▸ **WHAT THIS TASK INVOLVES**: Quote from the first line below through the line that contains "building: none -> [288,108,329,163]", both included, and leave the pictures out.

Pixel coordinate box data
[Start of Attachment]

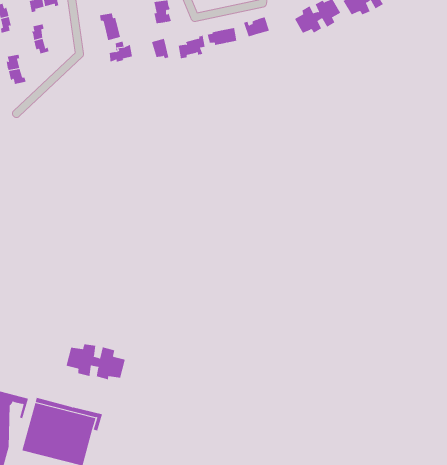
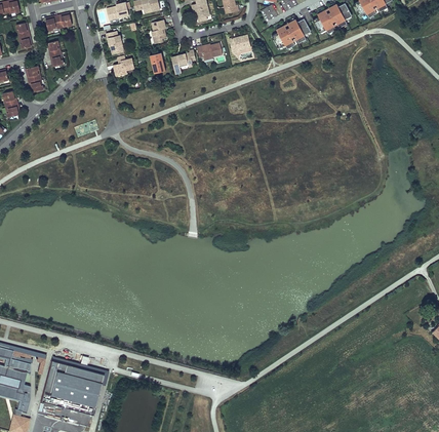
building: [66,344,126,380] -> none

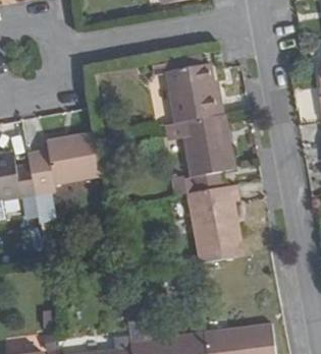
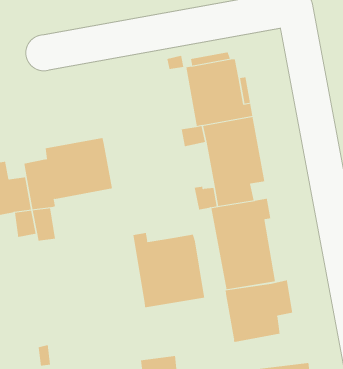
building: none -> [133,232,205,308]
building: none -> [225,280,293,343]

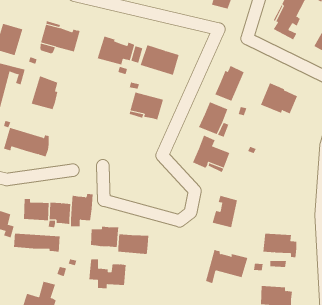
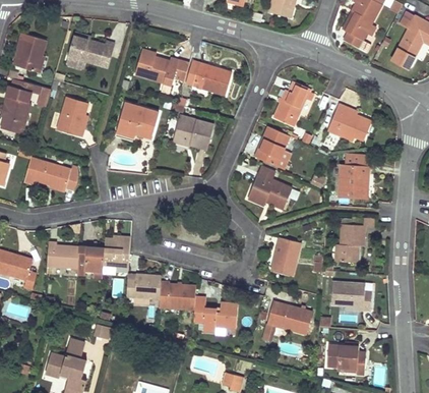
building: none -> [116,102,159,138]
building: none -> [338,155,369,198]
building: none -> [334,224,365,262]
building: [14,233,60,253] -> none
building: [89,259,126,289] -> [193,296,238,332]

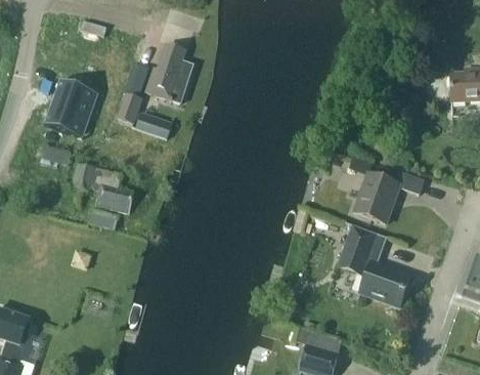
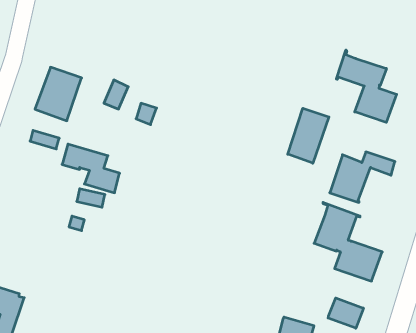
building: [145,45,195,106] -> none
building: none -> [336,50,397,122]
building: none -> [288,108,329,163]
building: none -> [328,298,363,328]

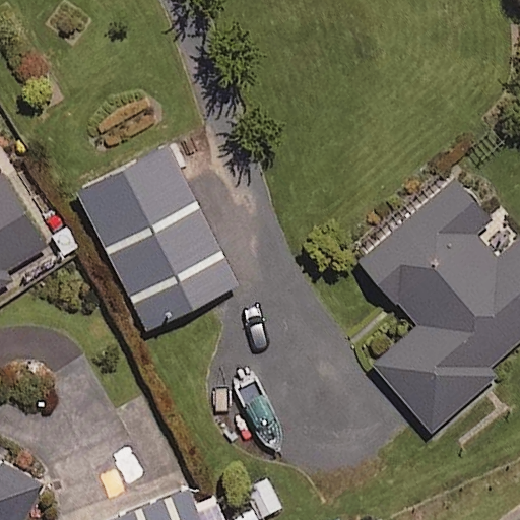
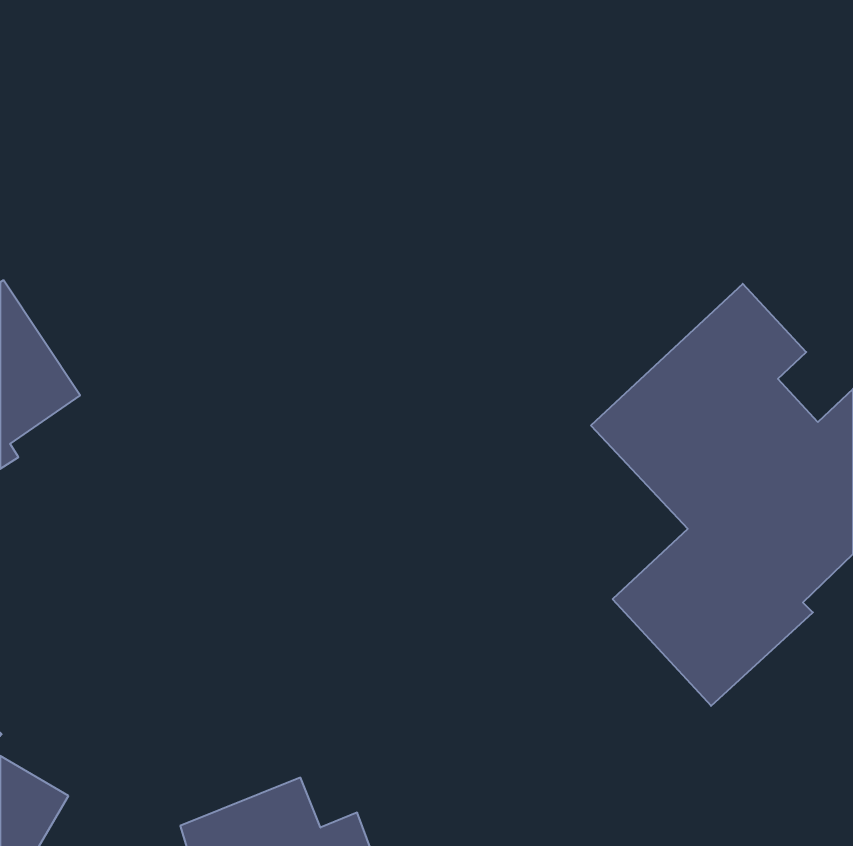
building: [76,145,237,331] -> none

[End of Attachment]

▸ **TASK RESULT**:
building: [66,344,126,380] -> none

building: none -> [133,232,205,308]
building: none -> [225,280,293,343]

building: none -> [116,102,159,138]
building: none -> [338,155,369,198]
building: none -> [334,224,365,262]
building: [14,233,60,253] -> none
building: [89,259,126,289] -> [193,296,238,332]

building: [145,45,195,106] -> none
building: none -> [336,50,397,122]
building: none -> [288,108,329,163]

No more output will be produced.